## Dataset entries
*-*-*
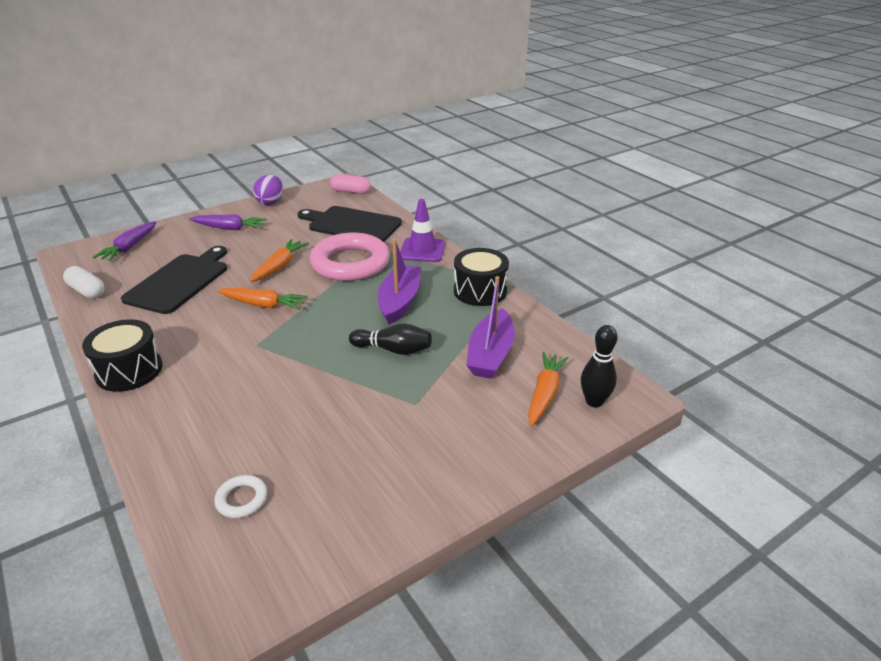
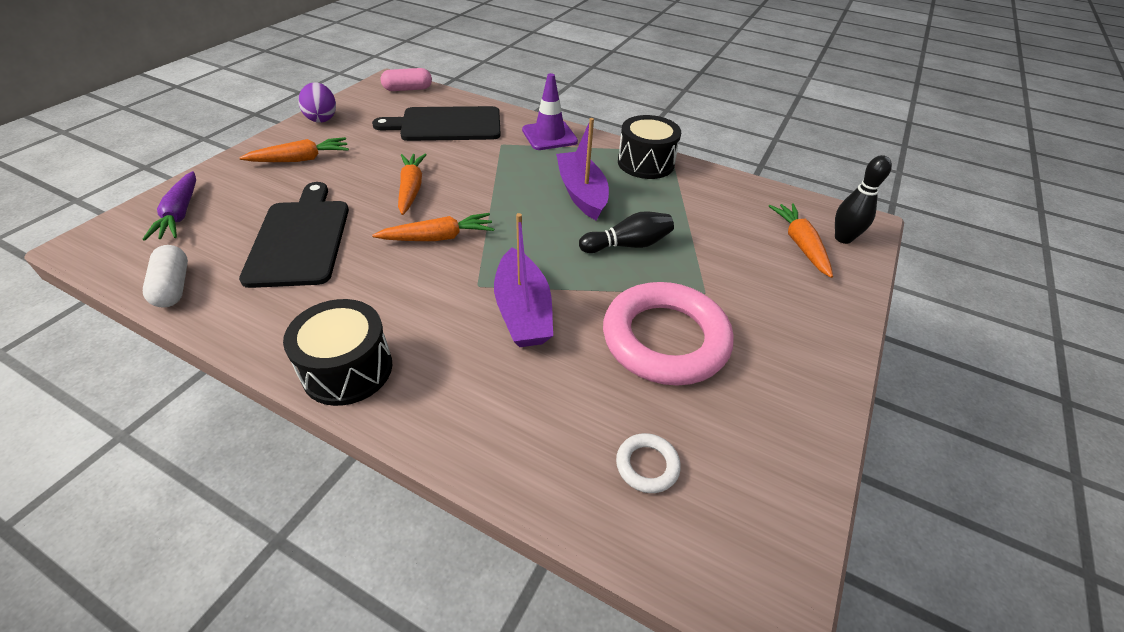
camera: 30 degrees left, 10 degrees up
(87, 291) = (173, 287): white capsule -> white capsule turned 60 degrees clockwise
(229, 228) = (300, 159): purple carrot -> orange carrot
(350, 263) = (488, 166): pink ring -> pink ring (665, 339)
(490, 354) = (719, 222): purple boat -> purple boat (523, 311)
*-*-*
Every line above that has the string "purple" needs to be copied.

## RESULT
(229, 228) = (300, 159): purple carrot -> orange carrot
(490, 354) = (719, 222): purple boat -> purple boat (523, 311)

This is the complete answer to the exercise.